_Challenge:_
Copy out every line of the items below that contains the word "will", matching case exactly.
=== Exercise input ===
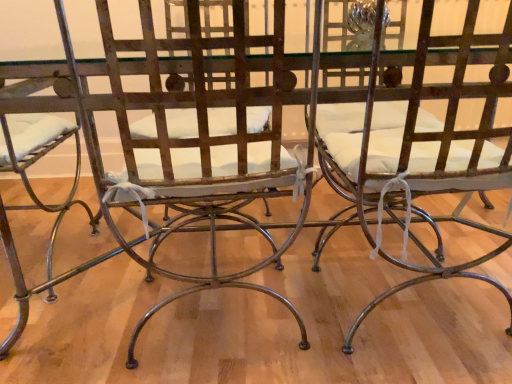
Find the location of a particular element. This screenshot has width=512, height=384. rustic wrought iron chair at center is located at coordinates (421, 146).

The width and height of the screenshot is (512, 384). Describe the element at coordinates (421, 146) in the screenshot. I see `rustic wrought iron chair at center` at that location.

Find the location of `rustic wrought iron chair at center`. rustic wrought iron chair at center is located at coordinates (421, 146).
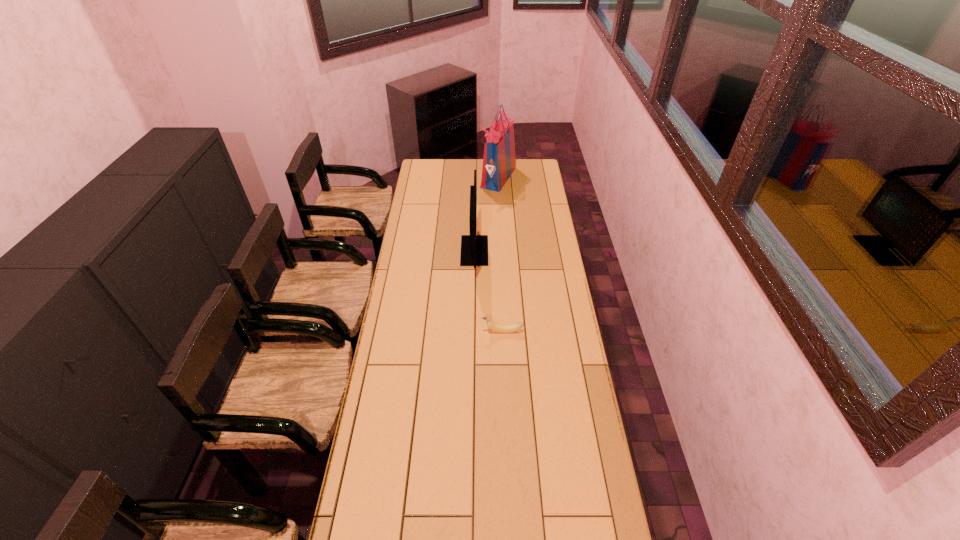
This screenshot has width=960, height=540. In order to click on the farthest object in this screenshot , I will do `click(499, 162)`.

Locate an element on the screen. grocery bag is located at coordinates (499, 162).

The width and height of the screenshot is (960, 540). I want to click on the second tallest object, so click(474, 248).

Locate an element on the screen. Image resolution: width=960 pixels, height=540 pixels. the second nearest object is located at coordinates [474, 248].

Where is `the nearest object`? The image size is (960, 540). the nearest object is located at coordinates (491, 325).

This screenshot has height=540, width=960. I want to click on the shortest object, so click(491, 325).

This screenshot has height=540, width=960. I want to click on vacant region located on the front-facing side of the farthest object, so click(x=453, y=178).

You are a GUI agent. You are given a task and a screenshot of the screen. Output one action in this format:
    pyautogui.click(x=<x>, y=<y>)
    Task: Click on the blank area located 0.300m on the front-facing side of the farthest object
    This screenshot has width=960, height=540.
    Given the screenshot: What is the action you would take?
    pyautogui.click(x=430, y=178)

This screenshot has width=960, height=540. Find the location of `vacant space located on the front-facing side of the farthest object`. vacant space located on the front-facing side of the farthest object is located at coordinates (433, 178).

I want to click on free space located 0.290m on the screen side of the second tallest object, so click(546, 251).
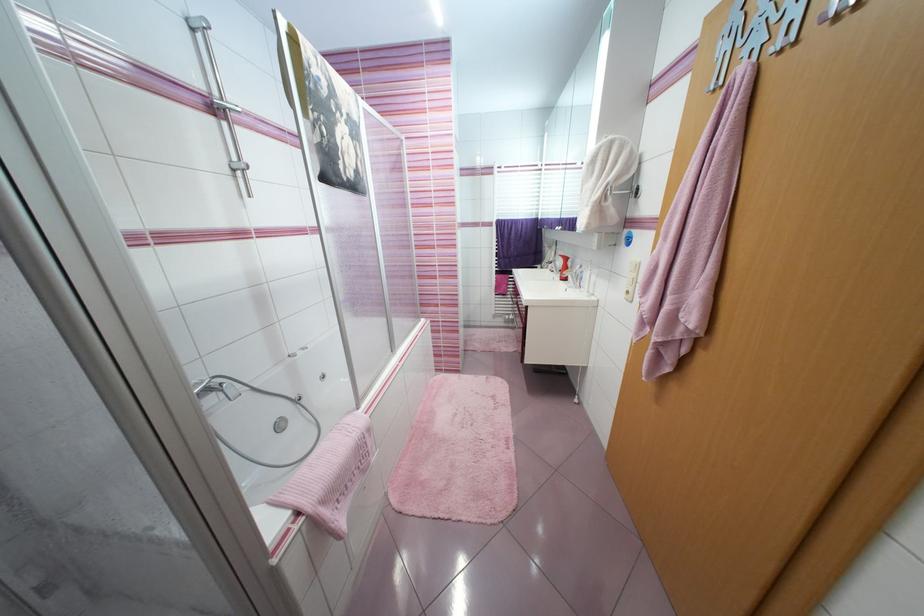
The width and height of the screenshot is (924, 616). Find the location of `faucet diverter knob`. faucet diverter knob is located at coordinates (280, 424).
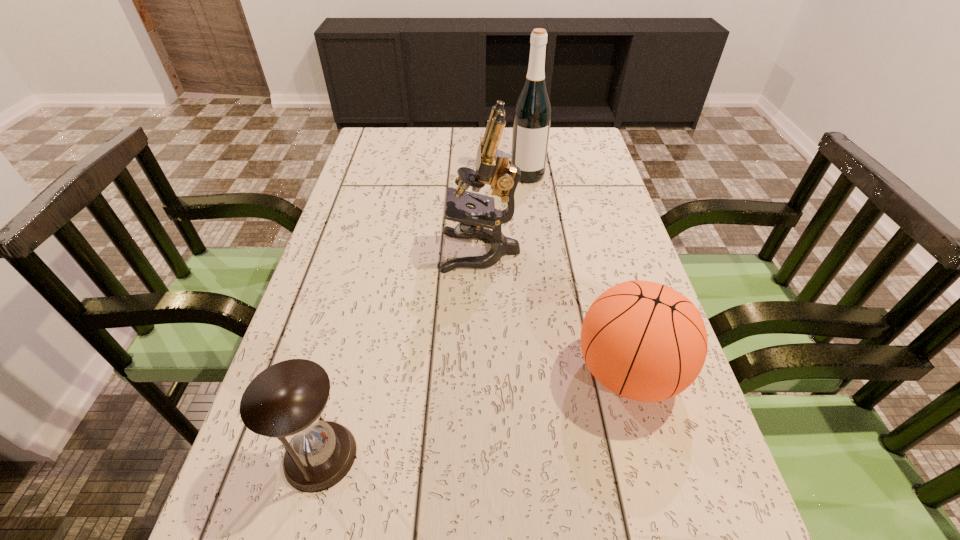
You are a GUI agent. You are given a task and a screenshot of the screen. Output one action in this format:
    pyautogui.click(x=<x>, y=<y>)
    Task: Click on the object that is at the left edge
    
    Given the screenshot: What is the action you would take?
    pyautogui.click(x=286, y=399)

Locate an element on the screen. This screenshot has width=960, height=540. object situated at the right edge is located at coordinates (644, 341).

This screenshot has width=960, height=540. In the image, there is a desktop. Identify the location of vacant space at the far edge. (456, 144).

Where is `free spot at the left edge of the desktop`? The image size is (960, 540). free spot at the left edge of the desktop is located at coordinates (348, 277).

Where is `free spot at the right edge of the desktop`? The width and height of the screenshot is (960, 540). free spot at the right edge of the desktop is located at coordinates (607, 168).

Where is `free space at the far right corner of the desktop`? The image size is (960, 540). free space at the far right corner of the desktop is located at coordinates (551, 127).

Locate an element on the screen. free space between the second farthest object and the basketball is located at coordinates (555, 312).

I want to click on free area in between the leftmost object and the farthest object, so pyautogui.click(x=424, y=315).

Locate an element on the screen. free space between the basketball and the second farthest object is located at coordinates (555, 312).

Image resolution: width=960 pixels, height=540 pixels. Identify the location of vacant space that is in between the basketball and the farthest object. (578, 273).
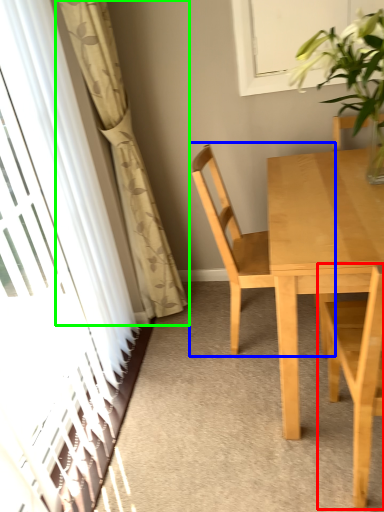
Question: Estimate the real-world distances between objects in this image. Which object is farther from chair (highlighted by a red box), chair (highlighted by a blue box) or curtain (highlighted by a green box)?

Choices:
 (A) chair
 (B) curtain

Answer: (B)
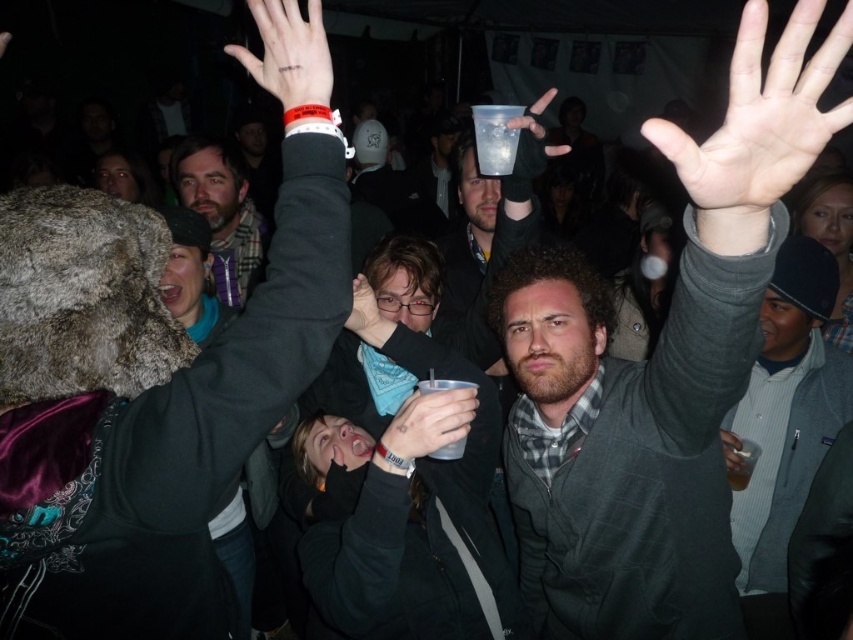
Which of these two, matte black wristband at upper center or metallic silver cup at center, stands taller?

With more height is matte black wristband at upper center.

In order to click on matte black wristband at upper center in this screenshot , I will do `click(288, 52)`.

Does point (784, 330) lie in front of point (463, 440)?

No, it is behind (463, 440).

Is gray woolen sweater at upper right further to the viewer compared to metallic silver cup at center?

Yes, it is behind metallic silver cup at center.

Locate an element on the screen. The width and height of the screenshot is (853, 640). gray woolen sweater at upper right is located at coordinates (785, 419).

Where is `gray woolen sweater at upper right`? The width and height of the screenshot is (853, 640). gray woolen sweater at upper right is located at coordinates pos(785,419).

Who is more distant from viewer, (699, 545) or (477, 108)?

The point (477, 108) is more distant.

Find the location of `gray wool sweater at center`. gray wool sweater at center is located at coordinates (659, 369).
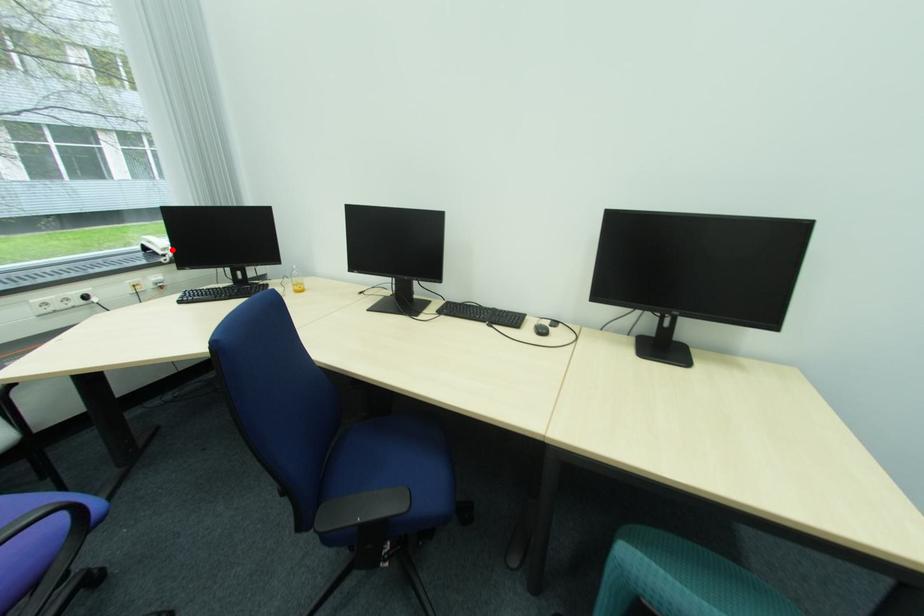
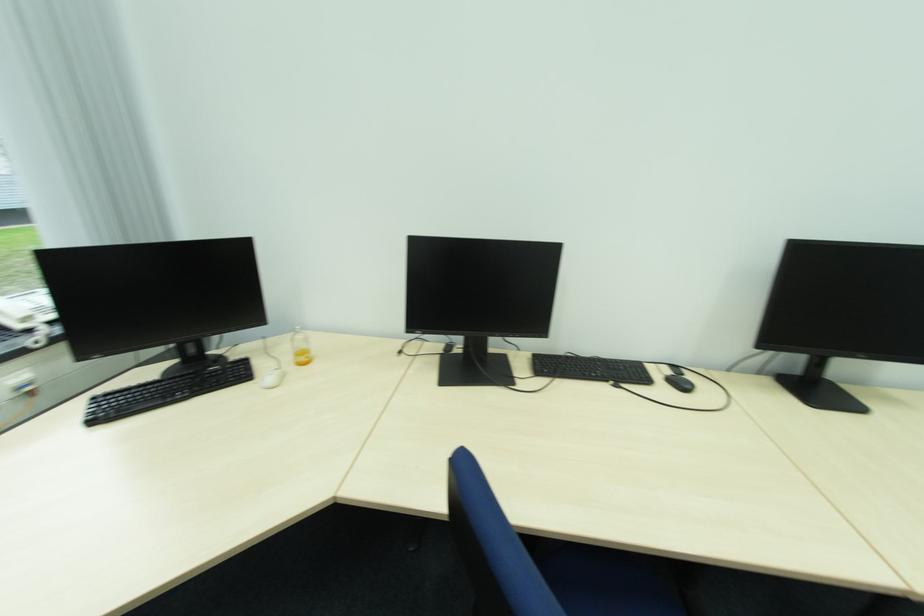
The point at the highlighted location is marked in the first image. Where is the corresponding point in the second image?

(31, 320)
===
_The reply:_
This screenshot has width=960, height=540. In order to click on the farthest object in this screenshot , I will do `click(499, 162)`.
In order to click on matte black wristband at upper center in this screenshot , I will do `click(288, 52)`.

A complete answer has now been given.